* _Work to complete_
After finding the line with "purple diamond: moved" in the data below, set down exactly each line through the one with "purple hexagon: rotated 9 degrees clockwise", inclusive, and stop there.

* _Dataset records_
Segment Open

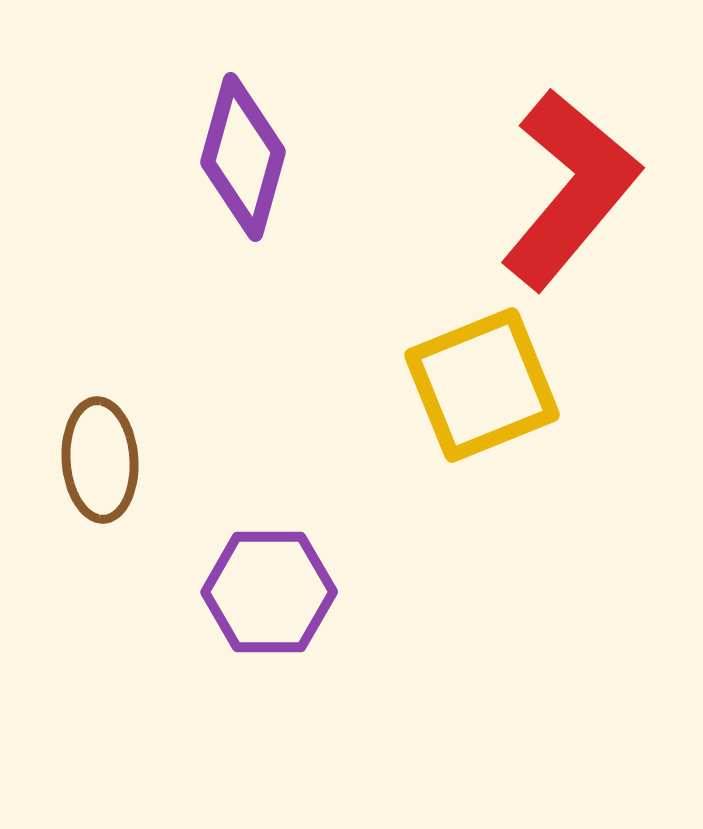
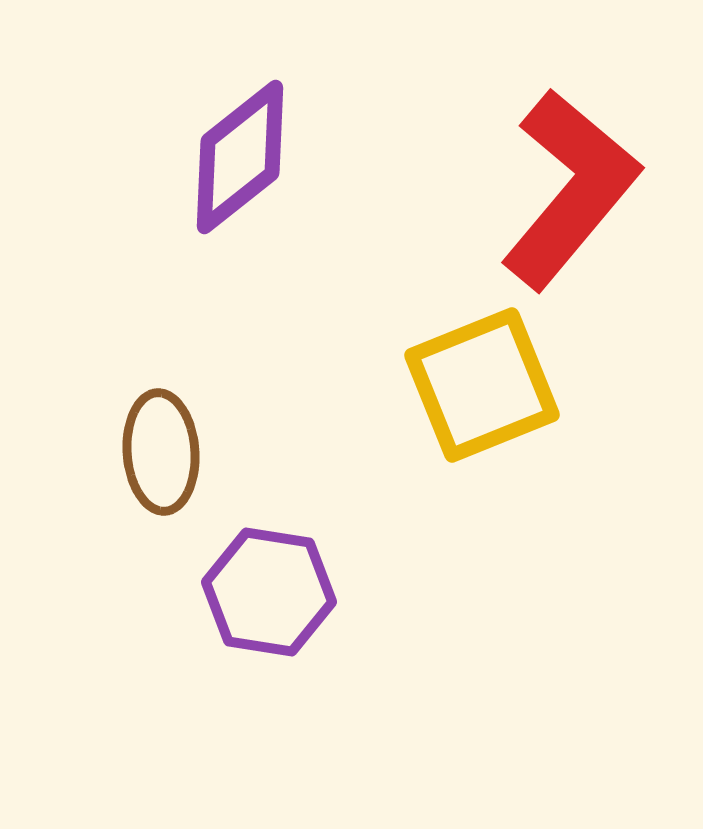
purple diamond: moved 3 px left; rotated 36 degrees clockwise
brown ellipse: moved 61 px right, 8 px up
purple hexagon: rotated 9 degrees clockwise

Segment Closed
Segment Open

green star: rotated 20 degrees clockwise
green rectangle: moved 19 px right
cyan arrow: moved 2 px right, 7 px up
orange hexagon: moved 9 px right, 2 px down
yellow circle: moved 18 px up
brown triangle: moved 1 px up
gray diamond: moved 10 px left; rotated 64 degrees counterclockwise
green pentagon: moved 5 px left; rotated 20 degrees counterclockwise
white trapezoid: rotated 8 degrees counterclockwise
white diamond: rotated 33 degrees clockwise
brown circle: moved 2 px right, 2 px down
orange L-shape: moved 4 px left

Segment Closed

* _Solution below_
purple diamond: moved 3 px left; rotated 36 degrees clockwise
brown ellipse: moved 61 px right, 8 px up
purple hexagon: rotated 9 degrees clockwise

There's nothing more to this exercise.